With the pictures left out, return exactly the lines from the one containing "(363, 435) = (331, 511): pink" through the end of the listing below.

* Data supplied *

++++++

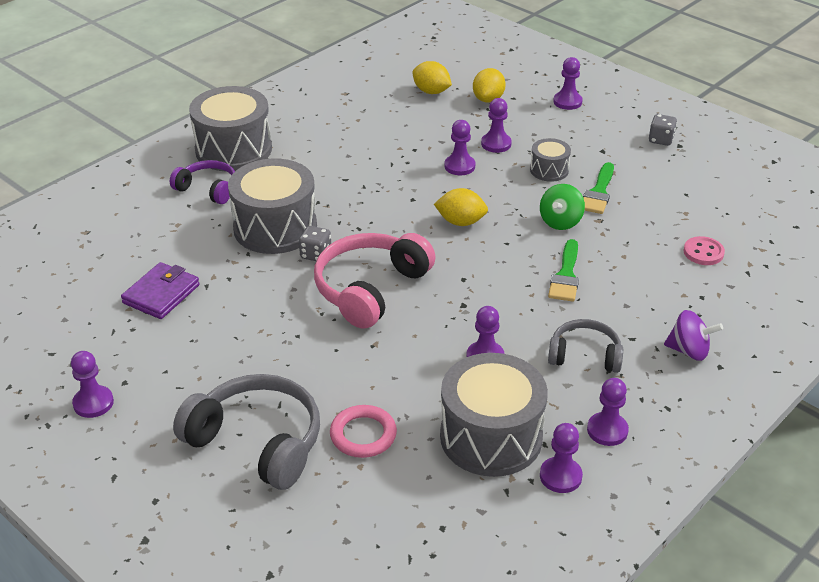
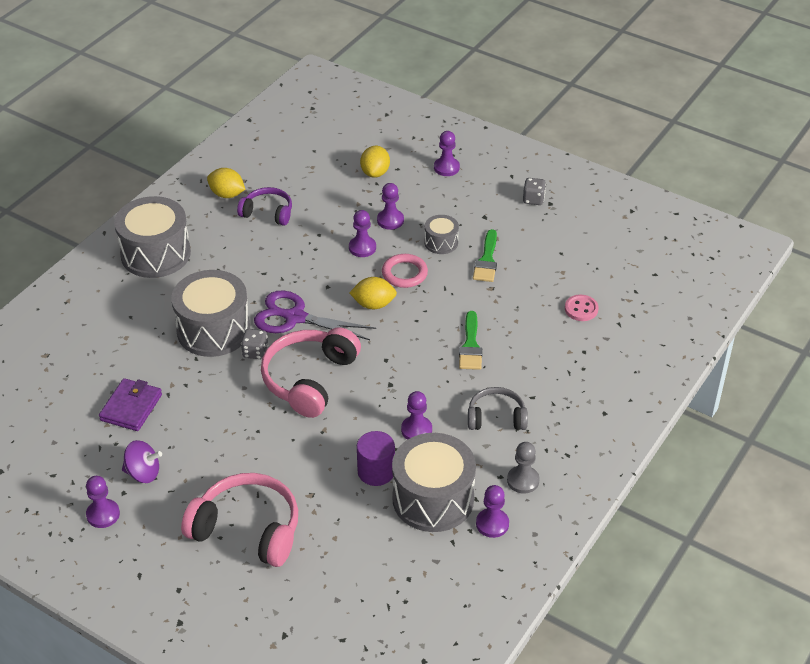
camera: 10 degrees left, 5 degrees up
(208, 189) = (143, 298): purple headphones -> purple headphones (268, 212)
(257, 442) = (248, 529): grey headphones -> pink headphones
(363, 435) = (331, 511): pink ring -> pink ring (404, 273)
(369, 225) = (295, 317): none -> purple scissors
(427, 397) = (376, 471): none -> purple cylinder
(431, 91) = (322, 170): yellow lemon -> yellow lemon (227, 194)
(560, 222) = (458, 294): green spinning top -> none
(607, 430) = (523, 480): purple pawn -> grey pawn
(689, 351) = (579, 402): purple spinning top -> purple spinning top (143, 473)

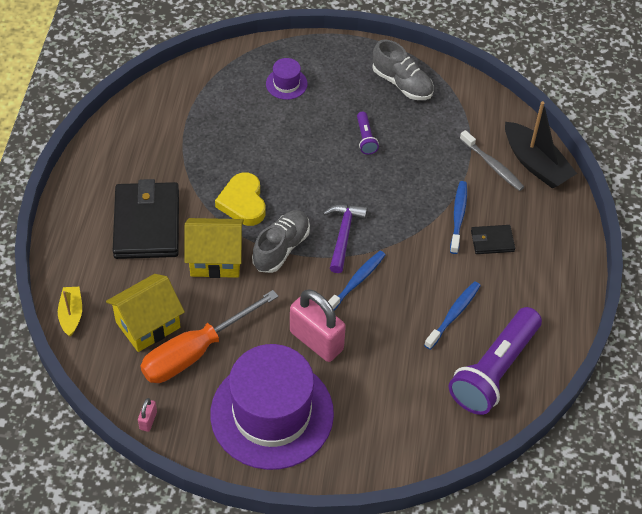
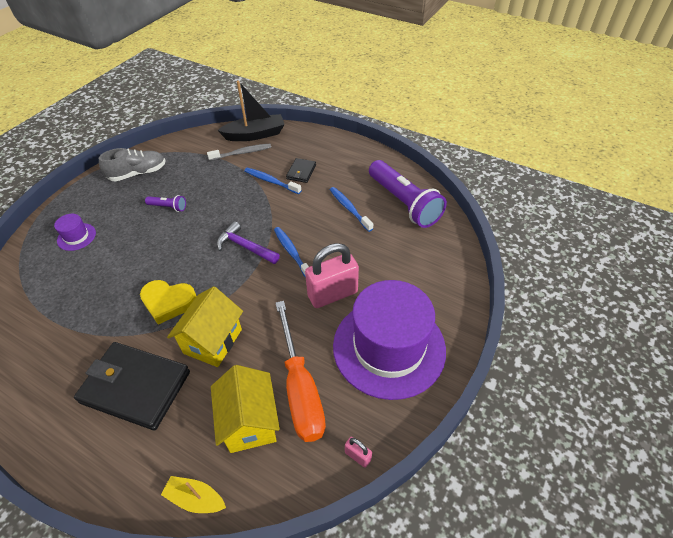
camera: 65 degrees left, 5 degrees down
(281, 248) = (231, 290): grey shoe -> none

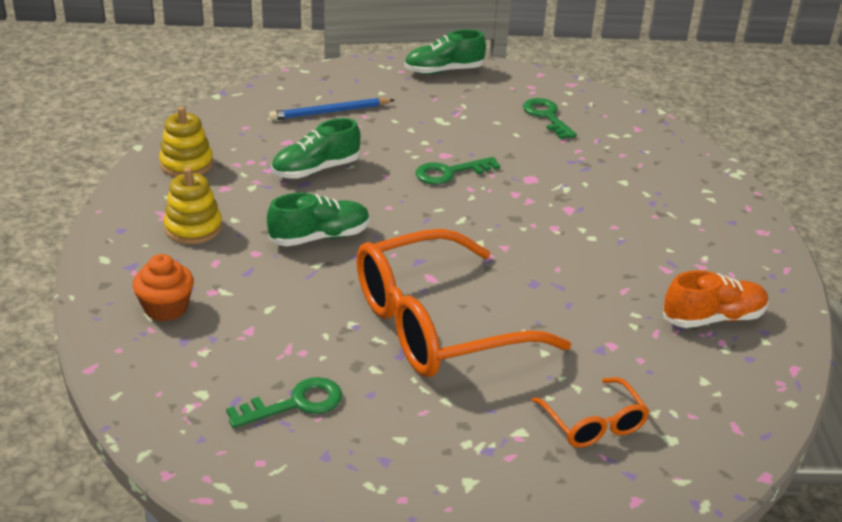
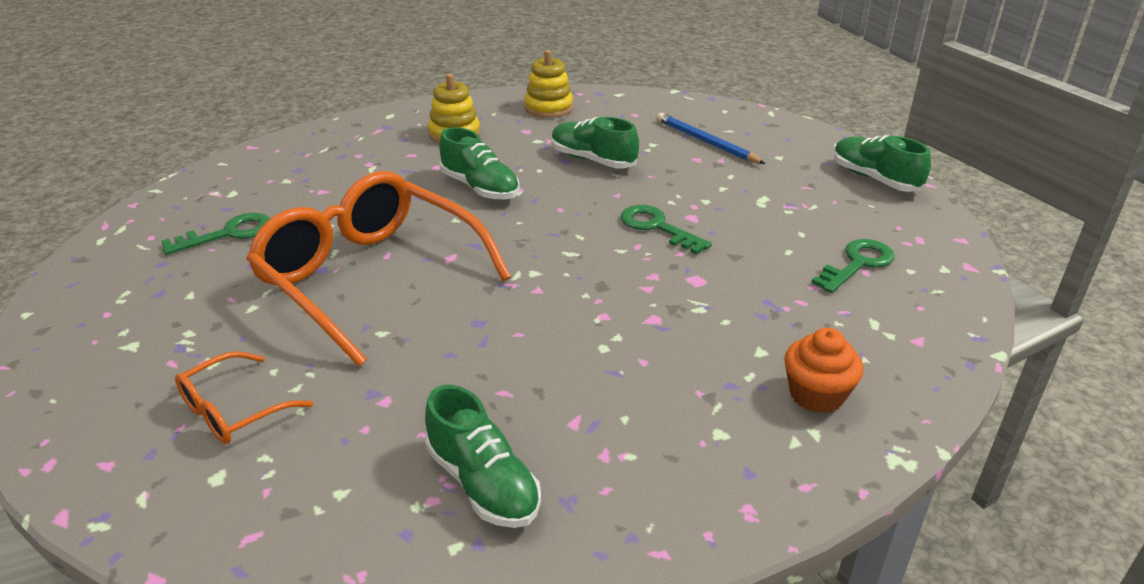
camera: 70 degrees right, 0 degrees up
(166, 308) = (337, 152): orange cupcake -> orange cupcake (816, 395)
(295, 404) = (228, 234): green key -> green key turned 75 degrees counterclockwise
(713, 318) = (483, 483): orange shoe -> green shoe

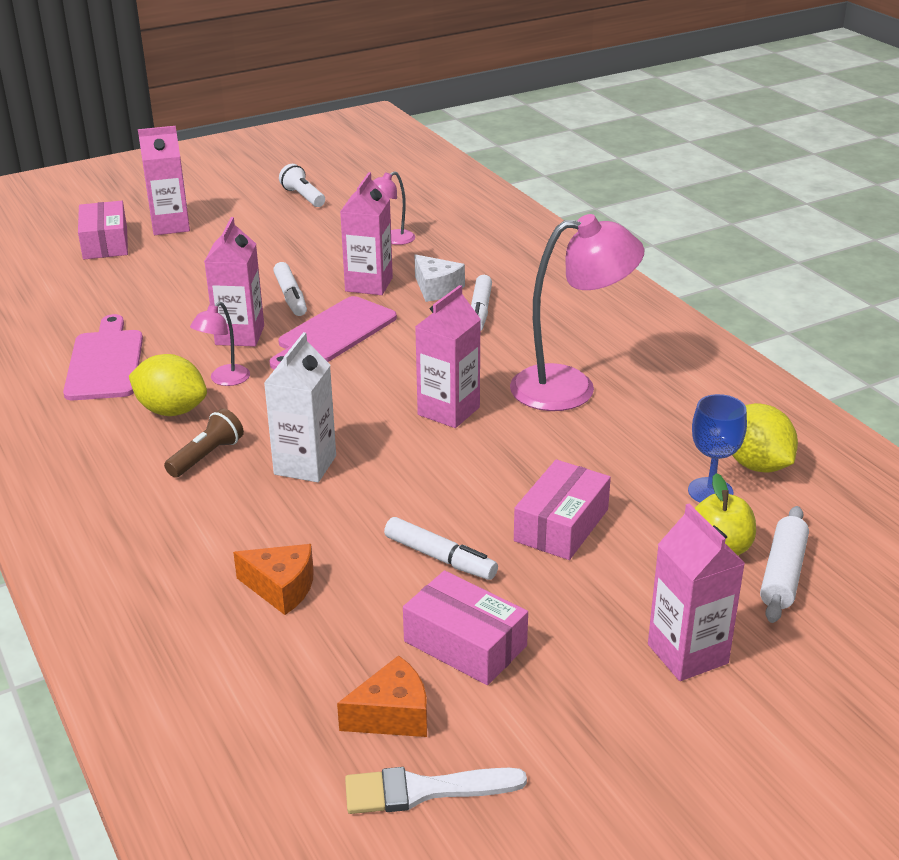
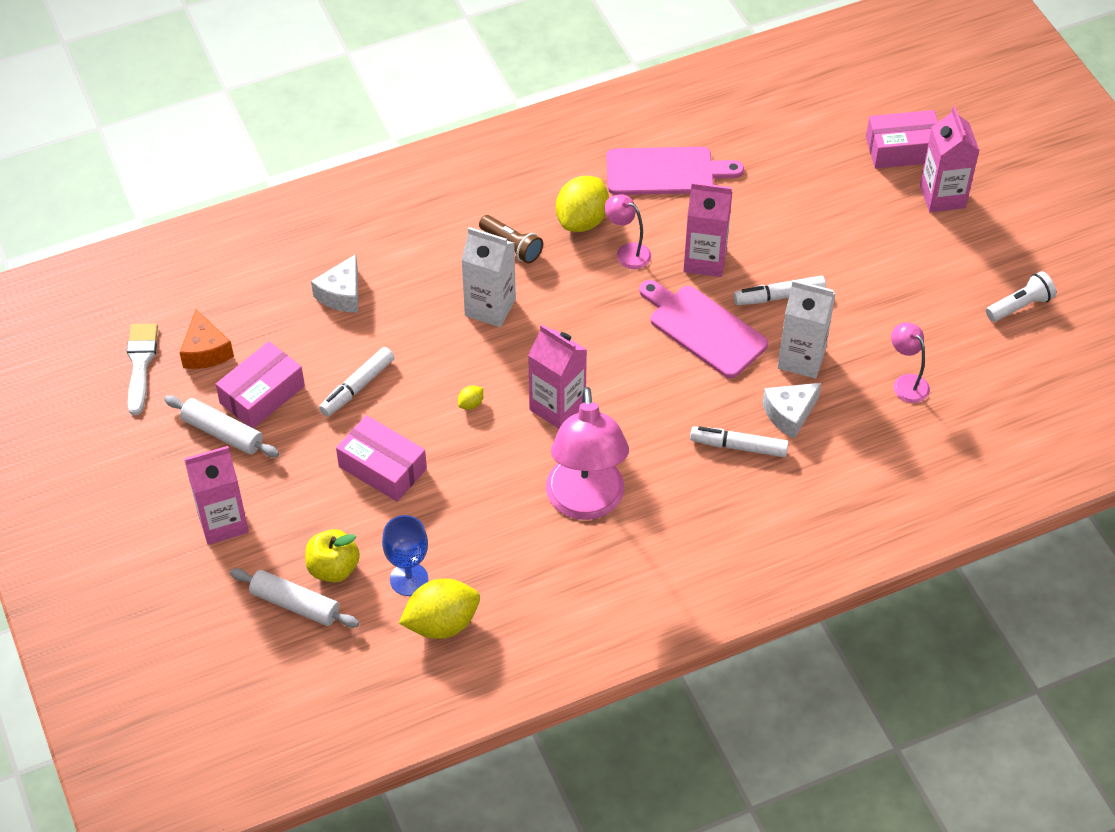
camera: 95 degrees right, 20 degrees up
(281, 588) = (341, 294): orange cheese -> white cheese
(369, 284) = (801, 358): pink carton -> white carton
(453, 468) = (471, 404): none -> yellow lemon
(540, 675) = (222, 433): none -> white rolling pin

++++++

* Task result *
(363, 435) = (331, 511): pink ring -> pink ring (404, 273)
(369, 225) = (295, 317): none -> purple scissors
(427, 397) = (376, 471): none -> purple cylinder
(431, 91) = (322, 170): yellow lemon -> yellow lemon (227, 194)
(560, 222) = (458, 294): green spinning top -> none
(607, 430) = (523, 480): purple pawn -> grey pawn
(689, 351) = (579, 402): purple spinning top -> purple spinning top (143, 473)

camera: 65 degrees left, 5 degrees down
(281, 248) = (231, 290): grey shoe -> none

camera: 70 degrees right, 0 degrees up
(166, 308) = (337, 152): orange cupcake -> orange cupcake (816, 395)
(295, 404) = (228, 234): green key -> green key turned 75 degrees counterclockwise
(713, 318) = (483, 483): orange shoe -> green shoe

camera: 95 degrees right, 20 degrees up
(281, 588) = (341, 294): orange cheese -> white cheese
(369, 284) = (801, 358): pink carton -> white carton
(453, 468) = (471, 404): none -> yellow lemon
(540, 675) = (222, 433): none -> white rolling pin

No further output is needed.